Where a picture appears in the data below, exclude it; restate everything else word for word.
[[ DATA FOR THE TASK, beginning ]]
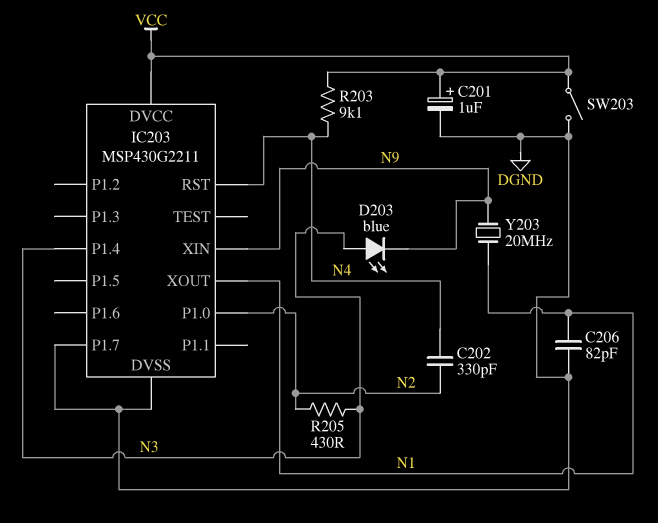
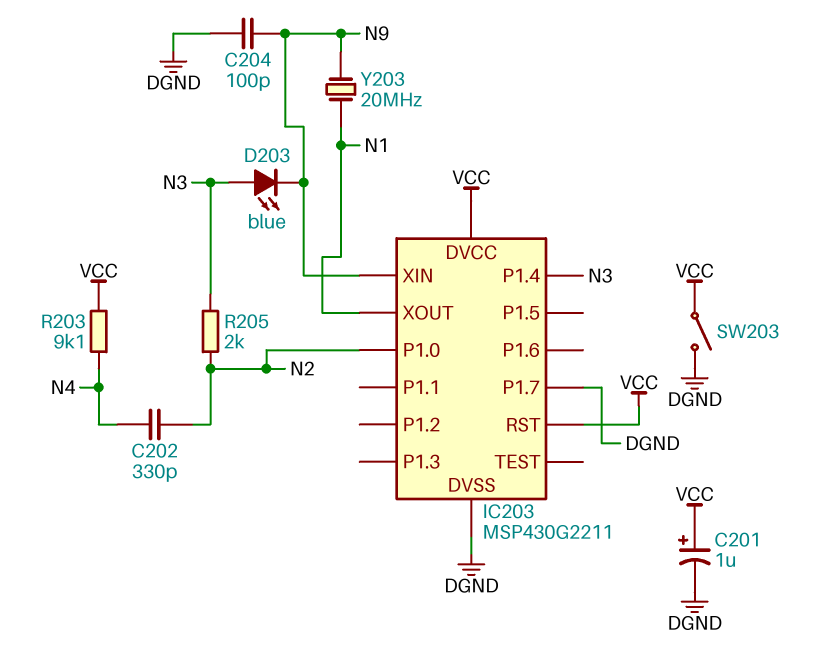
C204: none -> 100pF (DGND, N9)
C206: 82pF (DGND, N1) -> none
IC203 pin RST: N4 -> VCC
R205: 430 (N2, N3) -> 2k (N2, N3)

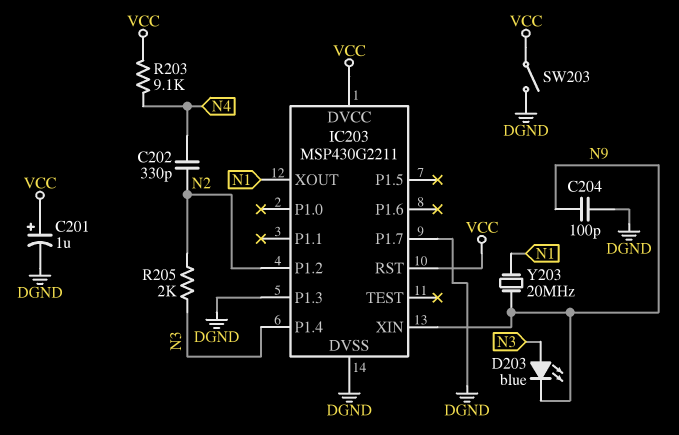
IC203 pin P1.0: N2 -> none
IC203 pin P1.2: none -> N2
IC203 pin P1.3: none -> DGND

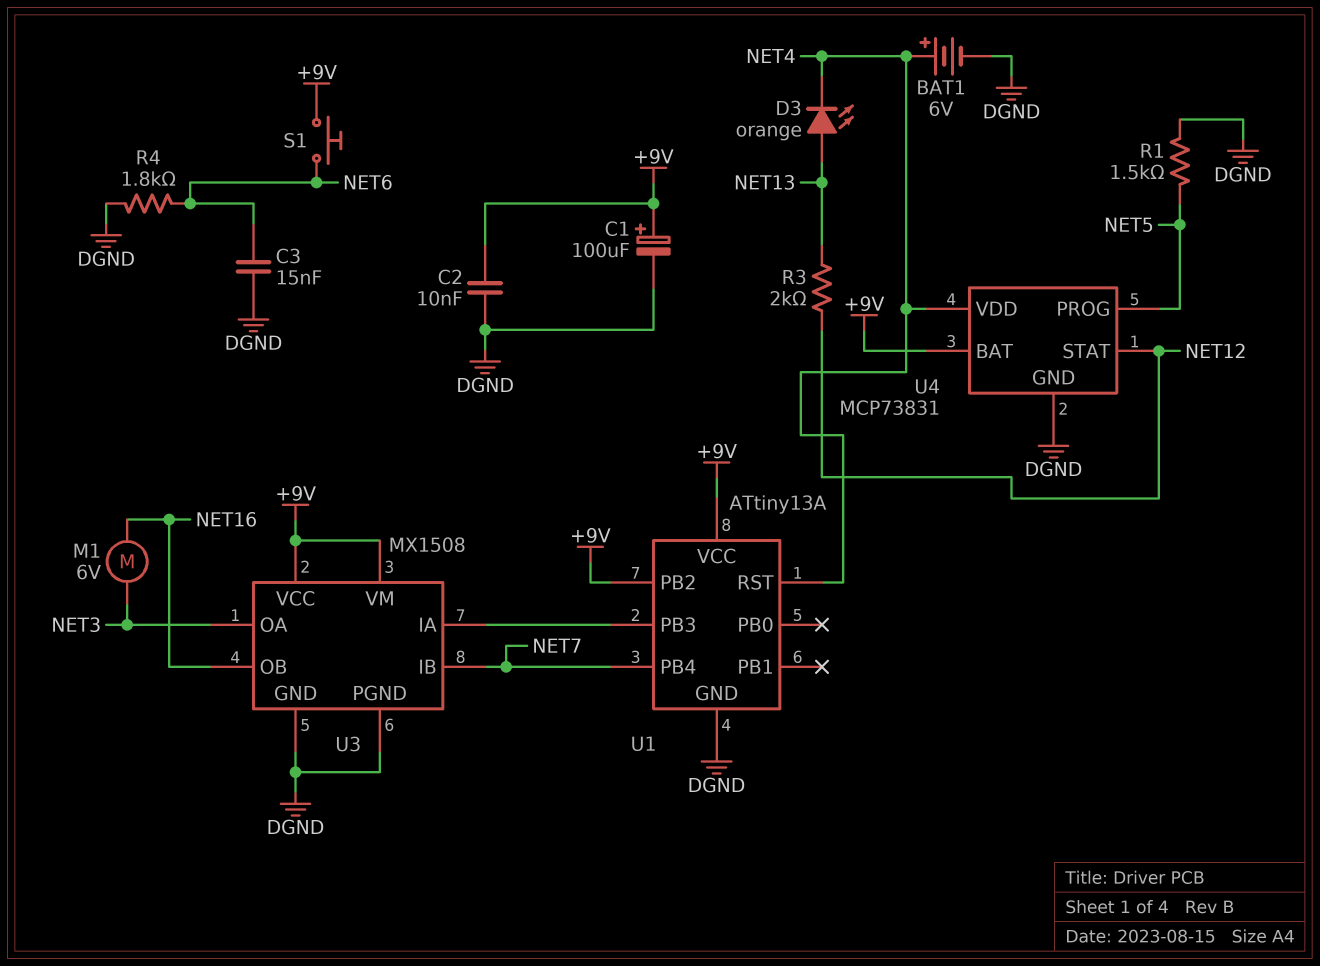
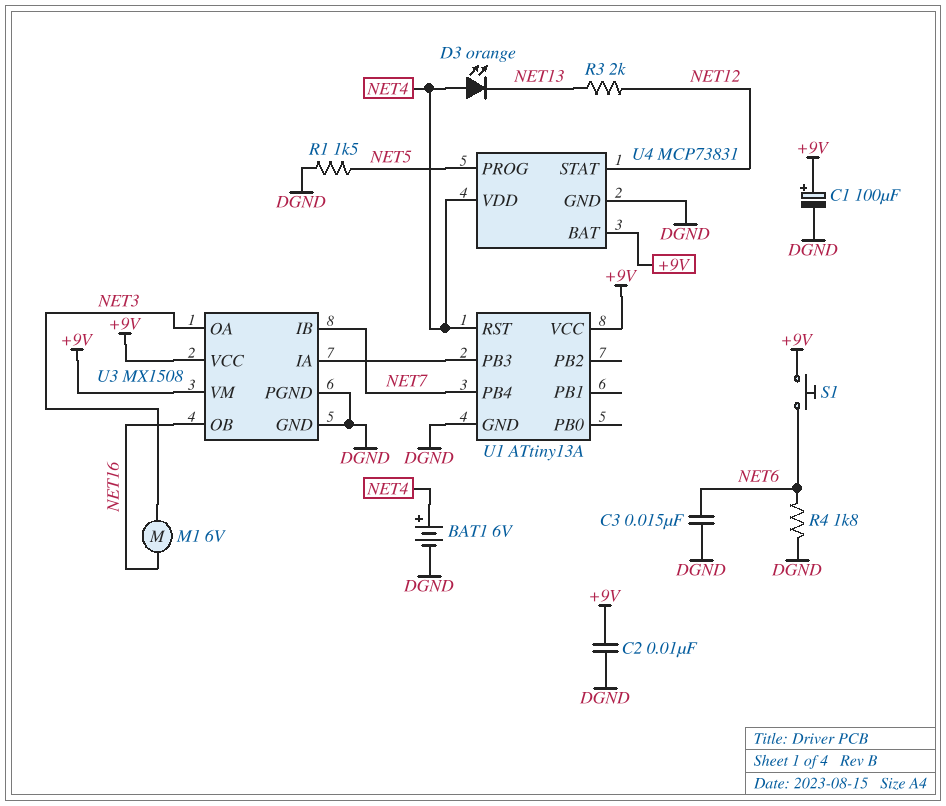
D3: LED orange (A NET13, K NET4) -> LED orange (A NET4, K NET13)
U1 pin PB2: +9V -> none

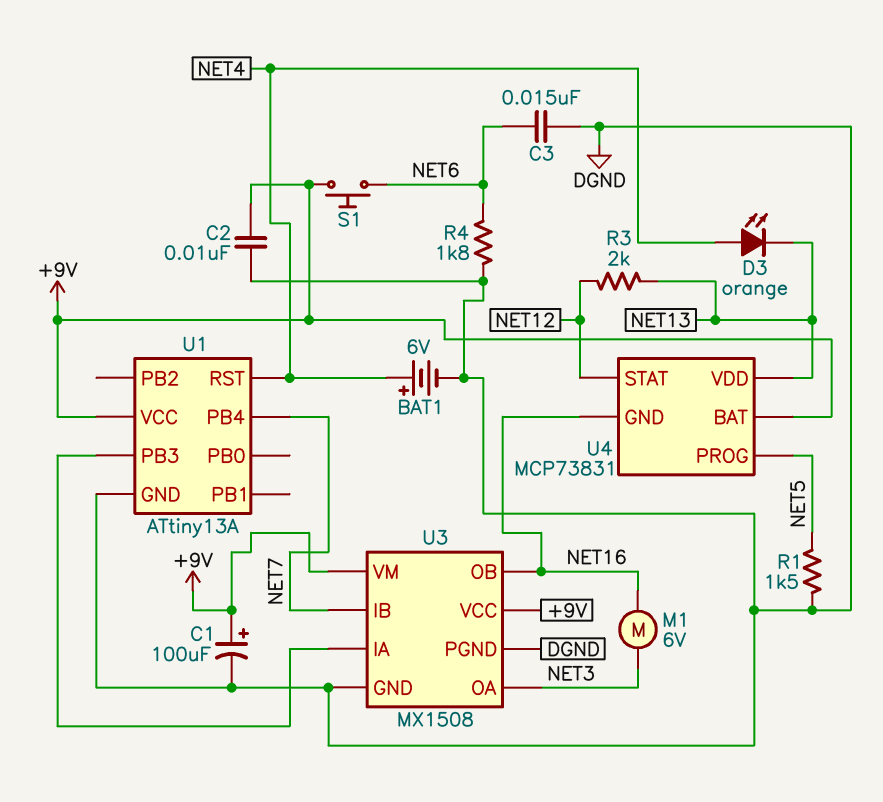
U4 pin GND: DGND -> NET16
U4 pin VDD: NET4 -> NET13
[[ DATA FOR THE TASK, end ]]
RESULT OF THE TASK →
C204: none -> 100pF (DGND, N9)
C206: 82pF (DGND, N1) -> none
IC203 pin RST: N4 -> VCC
R205: 430 (N2, N3) -> 2k (N2, N3)

IC203 pin P1.0: N2 -> none
IC203 pin P1.2: none -> N2
IC203 pin P1.3: none -> DGND

D3: LED orange (A NET13, K NET4) -> LED orange (A NET4, K NET13)
U1 pin PB2: +9V -> none

U4 pin GND: DGND -> NET16
U4 pin VDD: NET4 -> NET13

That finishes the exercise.